Aside from the pictures, copy the listing exactly.

(PROVIDED MATERIAL)

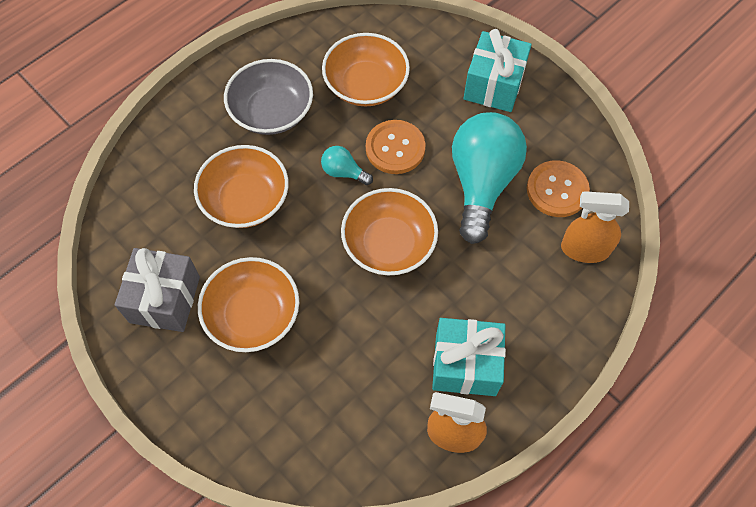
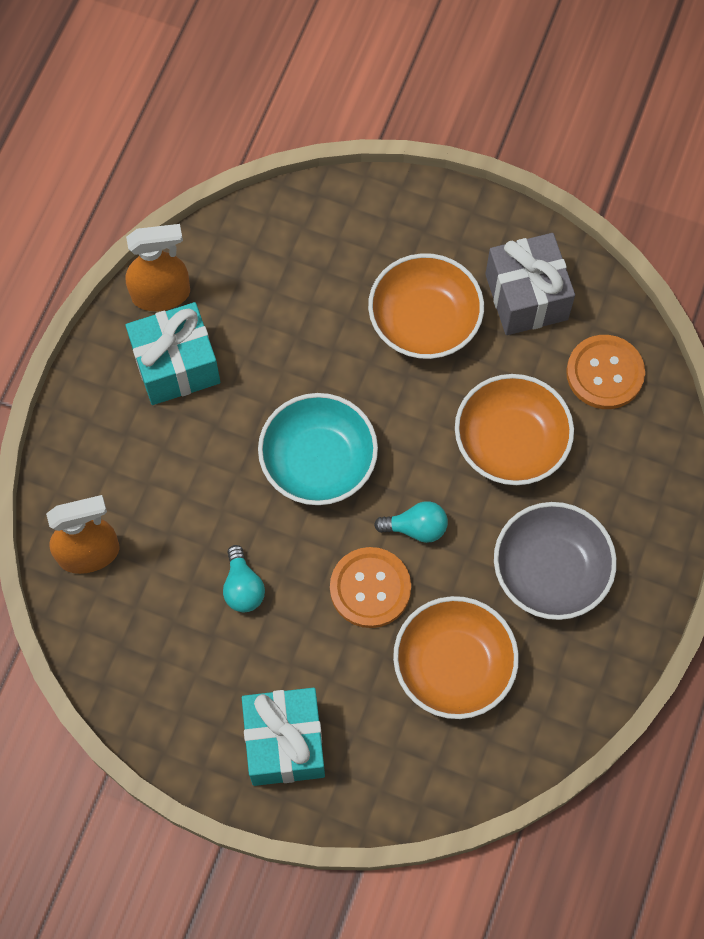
camera: 155 degrees right, 5 degrees up
(389, 244) = (318, 461): orange bowl -> turquoise bowl
(482, 183) = (243, 587): turquoise light bulb -> turquoise light bulb, size x0.43
(557, 190) = (147, 619): orange button -> orange button (605, 373)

(End PROVIDED MATERIAL)

● REPLY
camera: 155 degrees right, 5 degrees up
(389, 244) = (318, 461): orange bowl -> turquoise bowl
(482, 183) = (243, 587): turquoise light bulb -> turquoise light bulb, size x0.43
(557, 190) = (147, 619): orange button -> orange button (605, 373)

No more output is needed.